WORK REQUIRED:
The line containing "camera: 15 degrees left, 5 degrees down" opens the span to copy, and the last line of the records below closes it. Write out that span exactly.

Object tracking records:
◇ ◇ ◇

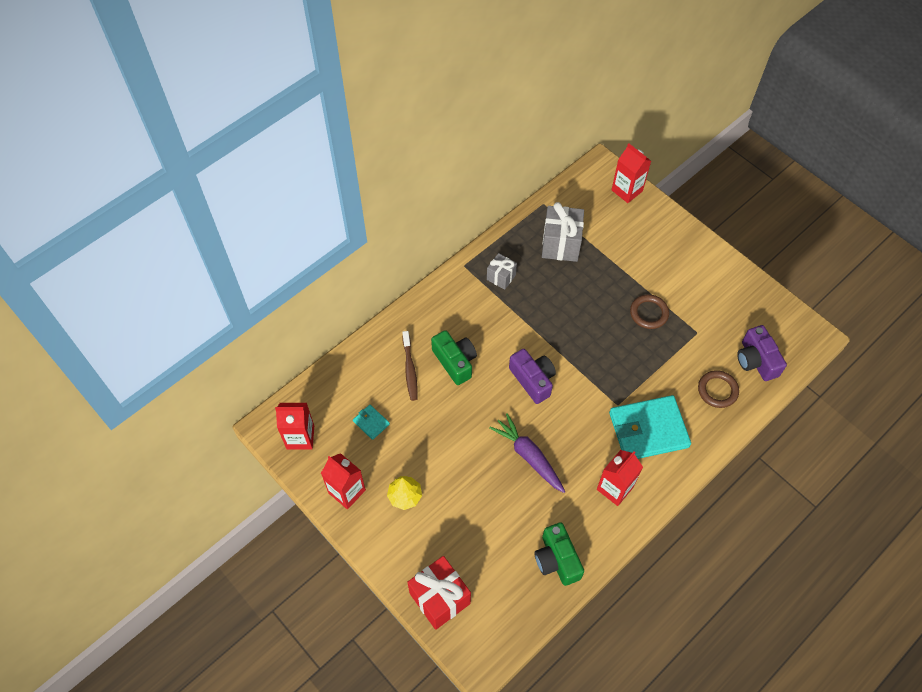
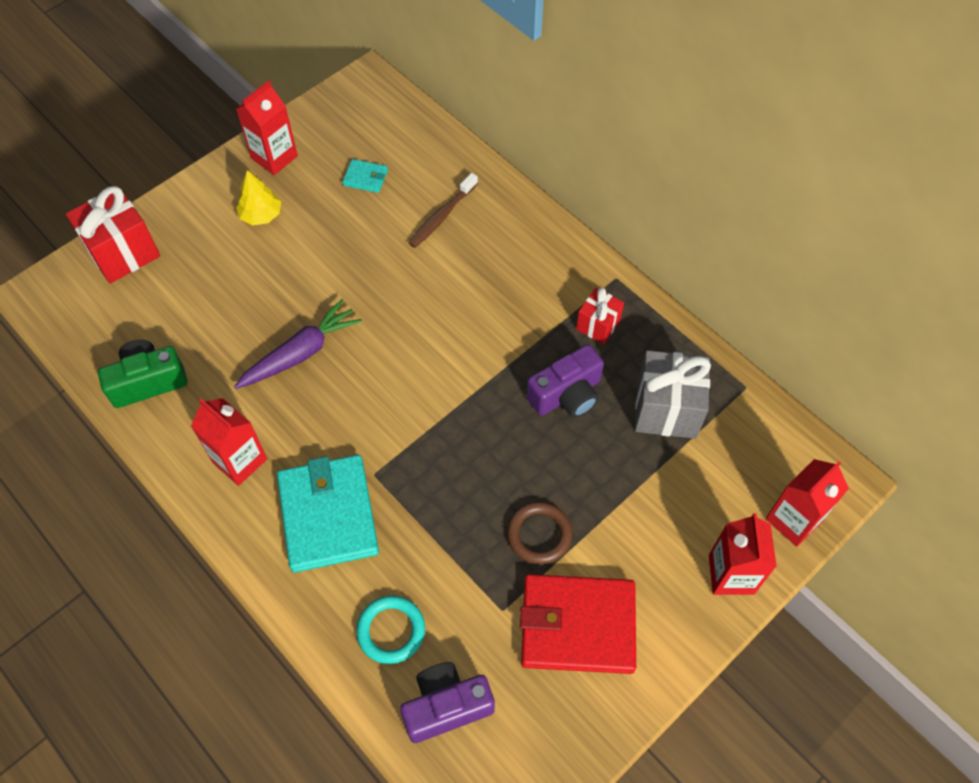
camera: 90 degrees right, 0 degrees up
(300, 437) = (351, 110): red carton -> red carton (731, 574)
(371, 423) = (365, 178): turquoise wallet -> turquoise wallet turned 60 degrees clockwise
(410, 369) = (442, 216): brown toothbrush -> brown toothbrush turned 45 degrees counterclockwise
(455, 362) = (453, 267): green camera -> none
(501, 277) = (598, 325): grey gift -> red gift
(533, 380) = (420, 362): purple camera -> purple camera (567, 394)
(701, 295) = (578, 625): none -> red wallet
(717, 390) = (391, 631): brown ring -> turquoise ring

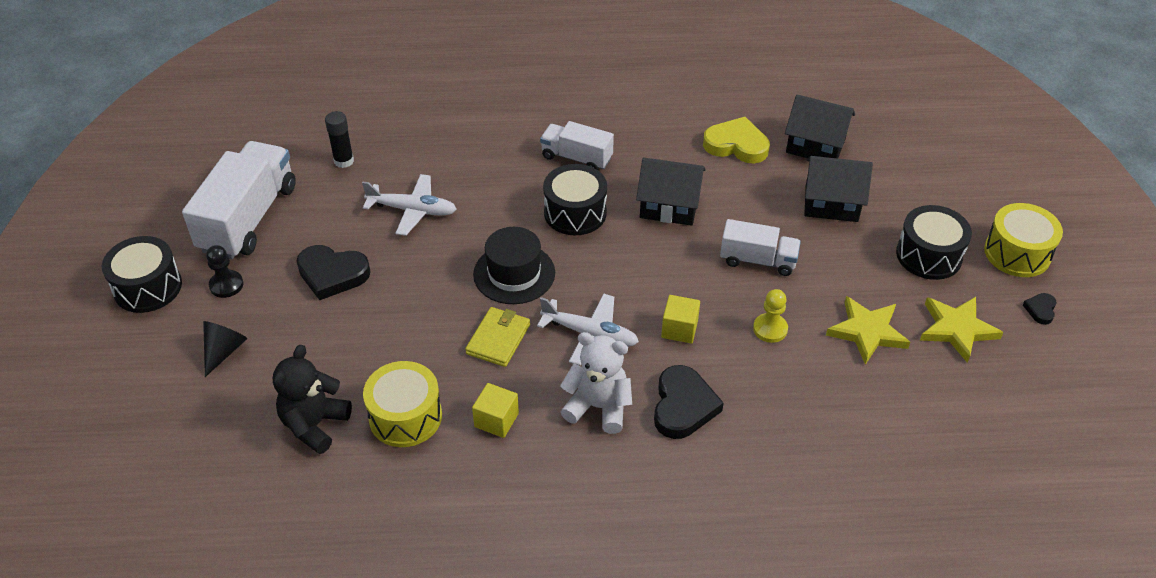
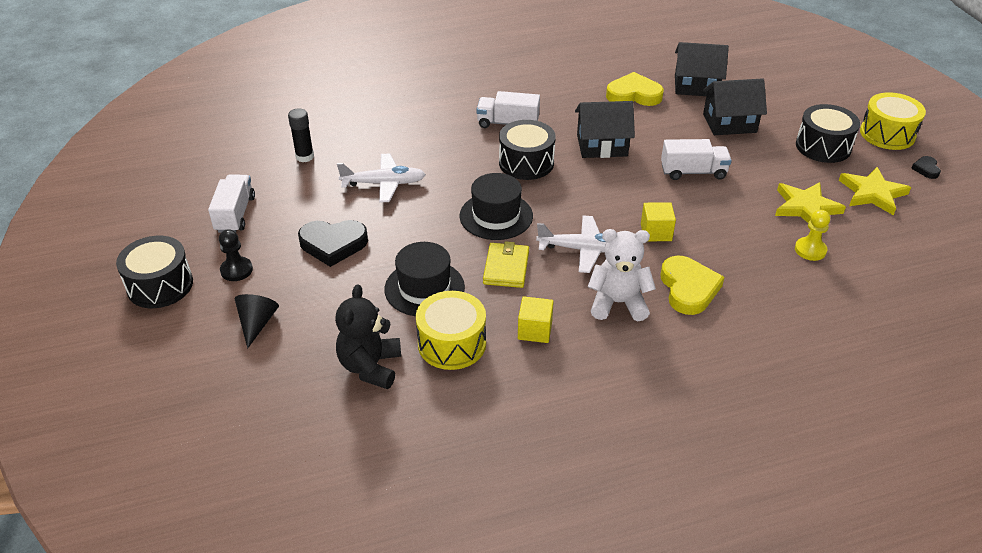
camera: 15 degrees left, 5 degrees down
(248, 218) = (235, 214): white truck -> white truck, size x0.57
(404, 345) = (424, 288): none -> black hat
(683, 406) = (688, 288): black heart -> yellow heart
(770, 329) = (729, 219): yellow pawn -> yellow pawn (810, 250)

◇ ◇ ◇

TASK OUTPUT:
camera: 15 degrees left, 5 degrees down
(248, 218) = (235, 214): white truck -> white truck, size x0.57
(404, 345) = (424, 288): none -> black hat
(683, 406) = (688, 288): black heart -> yellow heart
(770, 329) = (729, 219): yellow pawn -> yellow pawn (810, 250)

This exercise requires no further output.